### Work to complete
From the data below, copy exactly the lines that lie between the one holding "camera: 160 degrees right, 5 degrees down" and the one holding "(267, 152) = (145, 495): blue", including both, and nothing more.

### Available data
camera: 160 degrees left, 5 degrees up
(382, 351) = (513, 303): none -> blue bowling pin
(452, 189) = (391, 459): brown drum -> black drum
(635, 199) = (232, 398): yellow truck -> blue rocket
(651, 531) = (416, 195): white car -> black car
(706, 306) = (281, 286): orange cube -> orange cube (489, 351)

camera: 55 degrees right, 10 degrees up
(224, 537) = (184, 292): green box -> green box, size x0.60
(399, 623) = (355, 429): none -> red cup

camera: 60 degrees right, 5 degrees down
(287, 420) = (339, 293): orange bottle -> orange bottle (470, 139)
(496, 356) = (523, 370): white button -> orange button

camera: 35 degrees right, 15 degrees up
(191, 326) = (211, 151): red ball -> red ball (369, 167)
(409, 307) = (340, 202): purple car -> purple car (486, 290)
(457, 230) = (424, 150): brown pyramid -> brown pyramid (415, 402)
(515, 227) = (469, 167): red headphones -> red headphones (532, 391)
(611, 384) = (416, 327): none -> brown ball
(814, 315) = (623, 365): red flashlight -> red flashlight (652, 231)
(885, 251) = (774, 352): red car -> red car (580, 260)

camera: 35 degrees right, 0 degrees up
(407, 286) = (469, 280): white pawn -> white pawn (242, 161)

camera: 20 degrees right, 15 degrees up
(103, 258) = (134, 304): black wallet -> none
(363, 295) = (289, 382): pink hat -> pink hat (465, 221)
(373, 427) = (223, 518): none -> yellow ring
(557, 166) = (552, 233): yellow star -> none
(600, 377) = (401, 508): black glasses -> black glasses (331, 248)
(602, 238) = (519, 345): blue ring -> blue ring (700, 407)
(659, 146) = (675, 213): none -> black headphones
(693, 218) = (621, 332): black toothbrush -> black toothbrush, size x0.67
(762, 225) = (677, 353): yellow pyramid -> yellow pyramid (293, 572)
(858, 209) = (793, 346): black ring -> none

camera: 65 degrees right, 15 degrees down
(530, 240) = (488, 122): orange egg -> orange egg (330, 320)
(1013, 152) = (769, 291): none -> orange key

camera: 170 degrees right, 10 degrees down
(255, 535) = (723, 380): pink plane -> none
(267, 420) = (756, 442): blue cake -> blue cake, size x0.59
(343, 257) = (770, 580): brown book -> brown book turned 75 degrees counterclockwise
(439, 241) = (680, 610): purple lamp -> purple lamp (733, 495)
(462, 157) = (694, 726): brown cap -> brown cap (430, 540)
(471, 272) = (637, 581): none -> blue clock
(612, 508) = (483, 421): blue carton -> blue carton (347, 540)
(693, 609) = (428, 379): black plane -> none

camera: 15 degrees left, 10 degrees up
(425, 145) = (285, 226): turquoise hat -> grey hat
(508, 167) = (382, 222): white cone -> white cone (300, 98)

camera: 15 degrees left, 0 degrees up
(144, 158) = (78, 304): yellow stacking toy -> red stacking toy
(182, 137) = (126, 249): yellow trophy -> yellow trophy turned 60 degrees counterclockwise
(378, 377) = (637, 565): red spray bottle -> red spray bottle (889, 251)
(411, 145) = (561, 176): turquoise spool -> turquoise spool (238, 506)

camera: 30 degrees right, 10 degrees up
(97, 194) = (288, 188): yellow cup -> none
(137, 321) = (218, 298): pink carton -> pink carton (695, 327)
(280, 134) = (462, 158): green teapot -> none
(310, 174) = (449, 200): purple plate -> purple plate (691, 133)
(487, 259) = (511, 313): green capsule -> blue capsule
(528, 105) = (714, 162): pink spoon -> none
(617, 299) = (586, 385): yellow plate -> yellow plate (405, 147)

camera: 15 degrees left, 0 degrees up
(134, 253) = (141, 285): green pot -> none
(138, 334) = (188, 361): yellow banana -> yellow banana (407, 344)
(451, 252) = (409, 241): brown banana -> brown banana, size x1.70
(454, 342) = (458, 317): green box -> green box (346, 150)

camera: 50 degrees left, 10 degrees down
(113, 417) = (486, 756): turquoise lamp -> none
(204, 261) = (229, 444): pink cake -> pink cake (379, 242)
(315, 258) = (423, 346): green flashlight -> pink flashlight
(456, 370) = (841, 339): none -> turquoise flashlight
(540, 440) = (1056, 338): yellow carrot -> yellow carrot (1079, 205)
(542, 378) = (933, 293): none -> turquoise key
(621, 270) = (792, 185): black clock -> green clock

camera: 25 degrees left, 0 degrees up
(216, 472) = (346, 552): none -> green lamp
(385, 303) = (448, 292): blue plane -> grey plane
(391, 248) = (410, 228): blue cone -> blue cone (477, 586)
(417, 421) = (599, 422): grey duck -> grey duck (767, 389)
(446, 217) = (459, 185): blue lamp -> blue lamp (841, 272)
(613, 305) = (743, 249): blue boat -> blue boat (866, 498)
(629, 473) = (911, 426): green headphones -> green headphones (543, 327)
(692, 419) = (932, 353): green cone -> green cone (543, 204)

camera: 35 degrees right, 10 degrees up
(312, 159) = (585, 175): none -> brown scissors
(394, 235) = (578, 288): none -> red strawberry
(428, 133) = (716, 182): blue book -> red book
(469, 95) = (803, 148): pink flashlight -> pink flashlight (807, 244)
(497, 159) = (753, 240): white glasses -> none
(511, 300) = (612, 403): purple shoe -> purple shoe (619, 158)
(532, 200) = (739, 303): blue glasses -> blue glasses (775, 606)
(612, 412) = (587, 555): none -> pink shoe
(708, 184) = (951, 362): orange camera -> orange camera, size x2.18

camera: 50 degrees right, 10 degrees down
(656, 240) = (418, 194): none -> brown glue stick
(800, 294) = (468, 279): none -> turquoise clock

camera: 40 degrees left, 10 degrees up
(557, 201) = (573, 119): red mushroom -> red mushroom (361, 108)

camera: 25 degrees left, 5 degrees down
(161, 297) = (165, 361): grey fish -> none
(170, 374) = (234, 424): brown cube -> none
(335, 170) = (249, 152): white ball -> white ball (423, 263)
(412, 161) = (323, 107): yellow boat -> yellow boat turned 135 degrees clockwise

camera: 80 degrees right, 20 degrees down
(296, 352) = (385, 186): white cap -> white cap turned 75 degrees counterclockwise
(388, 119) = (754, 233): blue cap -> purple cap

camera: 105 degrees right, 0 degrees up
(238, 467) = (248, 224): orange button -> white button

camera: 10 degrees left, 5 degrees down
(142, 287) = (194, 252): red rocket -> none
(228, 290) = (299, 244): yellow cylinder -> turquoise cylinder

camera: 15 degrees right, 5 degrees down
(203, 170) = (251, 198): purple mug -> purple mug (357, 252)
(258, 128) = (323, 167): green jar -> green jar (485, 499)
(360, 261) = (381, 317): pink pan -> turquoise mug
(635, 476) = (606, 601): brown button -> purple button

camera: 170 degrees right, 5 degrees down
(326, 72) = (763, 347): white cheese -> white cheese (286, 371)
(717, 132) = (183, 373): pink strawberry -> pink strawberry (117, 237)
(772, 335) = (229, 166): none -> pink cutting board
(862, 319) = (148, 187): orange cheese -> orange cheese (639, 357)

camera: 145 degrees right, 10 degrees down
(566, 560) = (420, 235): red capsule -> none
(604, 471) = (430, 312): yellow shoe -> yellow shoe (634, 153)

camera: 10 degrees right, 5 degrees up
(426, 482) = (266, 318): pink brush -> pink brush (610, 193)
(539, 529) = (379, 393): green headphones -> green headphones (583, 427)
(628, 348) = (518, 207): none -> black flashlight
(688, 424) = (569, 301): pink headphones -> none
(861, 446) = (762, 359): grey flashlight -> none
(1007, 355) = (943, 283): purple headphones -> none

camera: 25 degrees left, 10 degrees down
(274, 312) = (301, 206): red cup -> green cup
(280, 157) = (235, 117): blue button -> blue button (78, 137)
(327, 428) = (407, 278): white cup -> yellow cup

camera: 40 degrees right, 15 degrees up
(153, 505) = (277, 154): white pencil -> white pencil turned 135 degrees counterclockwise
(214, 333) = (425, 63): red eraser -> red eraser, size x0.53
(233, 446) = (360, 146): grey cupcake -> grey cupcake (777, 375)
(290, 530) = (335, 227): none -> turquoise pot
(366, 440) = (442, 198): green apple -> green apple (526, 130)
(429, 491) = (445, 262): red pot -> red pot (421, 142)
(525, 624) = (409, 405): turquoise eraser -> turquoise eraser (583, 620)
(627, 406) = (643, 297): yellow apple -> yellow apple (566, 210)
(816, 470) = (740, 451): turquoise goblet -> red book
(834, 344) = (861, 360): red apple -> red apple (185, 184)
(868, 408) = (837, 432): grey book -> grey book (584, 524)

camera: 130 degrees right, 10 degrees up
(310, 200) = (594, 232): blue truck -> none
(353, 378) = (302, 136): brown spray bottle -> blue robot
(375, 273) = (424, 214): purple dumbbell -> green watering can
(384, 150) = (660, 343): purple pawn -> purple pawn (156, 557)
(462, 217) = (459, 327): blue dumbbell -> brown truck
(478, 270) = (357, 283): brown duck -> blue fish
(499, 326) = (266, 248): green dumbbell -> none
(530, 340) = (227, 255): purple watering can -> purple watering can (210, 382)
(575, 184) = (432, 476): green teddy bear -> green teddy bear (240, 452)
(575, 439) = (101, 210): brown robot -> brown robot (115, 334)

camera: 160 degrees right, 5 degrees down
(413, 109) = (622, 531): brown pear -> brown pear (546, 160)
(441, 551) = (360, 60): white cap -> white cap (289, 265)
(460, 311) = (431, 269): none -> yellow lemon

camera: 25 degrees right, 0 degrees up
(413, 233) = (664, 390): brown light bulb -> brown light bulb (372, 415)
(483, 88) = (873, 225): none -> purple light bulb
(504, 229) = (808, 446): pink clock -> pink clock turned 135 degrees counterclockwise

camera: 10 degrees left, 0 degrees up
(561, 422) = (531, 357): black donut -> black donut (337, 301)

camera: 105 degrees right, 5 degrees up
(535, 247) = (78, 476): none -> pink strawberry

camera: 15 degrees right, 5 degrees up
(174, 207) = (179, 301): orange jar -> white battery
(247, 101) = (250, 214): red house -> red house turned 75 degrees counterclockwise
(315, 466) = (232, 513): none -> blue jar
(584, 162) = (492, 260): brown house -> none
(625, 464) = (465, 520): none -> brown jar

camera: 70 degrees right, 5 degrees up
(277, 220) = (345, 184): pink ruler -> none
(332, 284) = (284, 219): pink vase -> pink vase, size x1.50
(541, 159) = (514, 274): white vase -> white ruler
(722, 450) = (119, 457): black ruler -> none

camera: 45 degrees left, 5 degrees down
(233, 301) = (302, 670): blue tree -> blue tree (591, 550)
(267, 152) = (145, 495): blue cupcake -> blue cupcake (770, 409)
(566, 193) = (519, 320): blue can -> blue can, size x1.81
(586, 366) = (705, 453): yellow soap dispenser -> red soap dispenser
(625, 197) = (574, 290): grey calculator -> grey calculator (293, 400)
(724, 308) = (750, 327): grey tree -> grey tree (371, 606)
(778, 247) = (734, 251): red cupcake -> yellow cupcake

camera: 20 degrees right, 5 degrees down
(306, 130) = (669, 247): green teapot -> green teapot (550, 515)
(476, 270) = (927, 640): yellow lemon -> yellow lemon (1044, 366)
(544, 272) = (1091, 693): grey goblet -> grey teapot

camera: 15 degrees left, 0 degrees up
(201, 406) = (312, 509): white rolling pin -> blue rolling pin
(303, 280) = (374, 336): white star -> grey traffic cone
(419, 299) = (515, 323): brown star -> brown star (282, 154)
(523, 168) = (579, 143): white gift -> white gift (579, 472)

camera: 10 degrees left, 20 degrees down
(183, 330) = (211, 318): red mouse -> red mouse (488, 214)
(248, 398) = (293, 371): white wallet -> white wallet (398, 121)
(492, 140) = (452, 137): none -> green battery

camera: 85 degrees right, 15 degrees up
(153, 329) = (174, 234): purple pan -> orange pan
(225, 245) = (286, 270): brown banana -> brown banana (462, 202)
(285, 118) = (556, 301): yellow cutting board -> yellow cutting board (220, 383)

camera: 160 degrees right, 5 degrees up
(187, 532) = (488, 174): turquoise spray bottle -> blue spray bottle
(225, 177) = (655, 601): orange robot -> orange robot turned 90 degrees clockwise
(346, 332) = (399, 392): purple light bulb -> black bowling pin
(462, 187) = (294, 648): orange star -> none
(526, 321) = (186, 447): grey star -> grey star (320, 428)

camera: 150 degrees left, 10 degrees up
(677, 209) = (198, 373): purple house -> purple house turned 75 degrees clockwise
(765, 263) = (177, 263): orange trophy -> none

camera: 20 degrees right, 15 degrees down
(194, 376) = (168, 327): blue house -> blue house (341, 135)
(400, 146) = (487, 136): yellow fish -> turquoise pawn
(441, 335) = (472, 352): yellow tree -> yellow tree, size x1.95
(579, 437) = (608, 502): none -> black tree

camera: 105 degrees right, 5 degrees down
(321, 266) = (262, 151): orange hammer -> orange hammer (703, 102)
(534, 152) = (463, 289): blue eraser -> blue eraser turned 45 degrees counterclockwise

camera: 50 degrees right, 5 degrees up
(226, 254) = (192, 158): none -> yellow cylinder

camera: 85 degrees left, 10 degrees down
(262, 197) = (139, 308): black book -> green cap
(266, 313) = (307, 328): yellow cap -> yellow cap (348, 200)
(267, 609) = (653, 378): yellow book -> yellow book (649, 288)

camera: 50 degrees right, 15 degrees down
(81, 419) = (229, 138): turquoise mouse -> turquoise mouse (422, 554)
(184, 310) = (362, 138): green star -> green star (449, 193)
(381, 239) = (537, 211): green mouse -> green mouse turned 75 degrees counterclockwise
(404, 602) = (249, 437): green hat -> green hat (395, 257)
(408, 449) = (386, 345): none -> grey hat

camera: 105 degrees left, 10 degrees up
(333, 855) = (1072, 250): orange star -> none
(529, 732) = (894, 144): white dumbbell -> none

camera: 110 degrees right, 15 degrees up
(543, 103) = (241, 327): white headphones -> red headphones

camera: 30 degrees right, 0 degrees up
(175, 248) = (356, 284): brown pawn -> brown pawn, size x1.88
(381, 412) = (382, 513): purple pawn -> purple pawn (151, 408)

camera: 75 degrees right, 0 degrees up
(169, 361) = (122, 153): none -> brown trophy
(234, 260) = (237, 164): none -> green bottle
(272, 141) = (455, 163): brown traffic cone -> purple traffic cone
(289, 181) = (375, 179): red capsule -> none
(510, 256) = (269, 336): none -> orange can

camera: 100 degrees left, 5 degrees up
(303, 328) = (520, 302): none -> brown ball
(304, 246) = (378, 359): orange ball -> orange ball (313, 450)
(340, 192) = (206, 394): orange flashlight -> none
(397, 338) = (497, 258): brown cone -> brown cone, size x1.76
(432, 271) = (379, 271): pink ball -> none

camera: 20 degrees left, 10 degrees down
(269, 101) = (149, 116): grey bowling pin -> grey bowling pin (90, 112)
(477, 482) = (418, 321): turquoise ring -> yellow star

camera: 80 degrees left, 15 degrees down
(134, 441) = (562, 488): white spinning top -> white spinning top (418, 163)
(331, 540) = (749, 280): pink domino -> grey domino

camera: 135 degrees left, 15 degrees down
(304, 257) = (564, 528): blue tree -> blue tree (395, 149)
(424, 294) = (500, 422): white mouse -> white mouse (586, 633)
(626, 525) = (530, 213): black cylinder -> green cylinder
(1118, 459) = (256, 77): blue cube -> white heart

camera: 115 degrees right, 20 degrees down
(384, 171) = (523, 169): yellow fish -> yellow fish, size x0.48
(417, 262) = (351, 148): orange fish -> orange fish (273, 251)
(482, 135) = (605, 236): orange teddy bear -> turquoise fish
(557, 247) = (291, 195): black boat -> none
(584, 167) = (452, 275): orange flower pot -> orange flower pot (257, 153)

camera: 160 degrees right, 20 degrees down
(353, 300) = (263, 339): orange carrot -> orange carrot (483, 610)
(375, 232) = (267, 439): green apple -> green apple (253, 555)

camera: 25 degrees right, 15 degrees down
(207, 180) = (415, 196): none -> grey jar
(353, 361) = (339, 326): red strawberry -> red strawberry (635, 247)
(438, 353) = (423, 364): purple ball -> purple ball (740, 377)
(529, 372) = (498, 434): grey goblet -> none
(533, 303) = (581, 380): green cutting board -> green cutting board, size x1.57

### Answer to the problem
camera: 160 degrees right, 5 degrees down
(413, 109) = (622, 531): brown pear -> brown pear (546, 160)
(441, 551) = (360, 60): white cap -> white cap (289, 265)
(460, 311) = (431, 269): none -> yellow lemon

camera: 25 degrees right, 0 degrees up
(413, 233) = (664, 390): brown light bulb -> brown light bulb (372, 415)
(483, 88) = (873, 225): none -> purple light bulb
(504, 229) = (808, 446): pink clock -> pink clock turned 135 degrees counterclockwise

camera: 10 degrees left, 0 degrees up
(561, 422) = (531, 357): black donut -> black donut (337, 301)

camera: 105 degrees right, 5 degrees up
(535, 247) = (78, 476): none -> pink strawberry

camera: 15 degrees right, 5 degrees up
(174, 207) = (179, 301): orange jar -> white battery
(247, 101) = (250, 214): red house -> red house turned 75 degrees counterclockwise
(315, 466) = (232, 513): none -> blue jar
(584, 162) = (492, 260): brown house -> none
(625, 464) = (465, 520): none -> brown jar

camera: 70 degrees right, 5 degrees up
(277, 220) = (345, 184): pink ruler -> none
(332, 284) = (284, 219): pink vase -> pink vase, size x1.50
(541, 159) = (514, 274): white vase -> white ruler
(722, 450) = (119, 457): black ruler -> none

camera: 45 degrees left, 5 degrees down
(233, 301) = (302, 670): blue tree -> blue tree (591, 550)
(267, 152) = (145, 495): blue cupcake -> blue cupcake (770, 409)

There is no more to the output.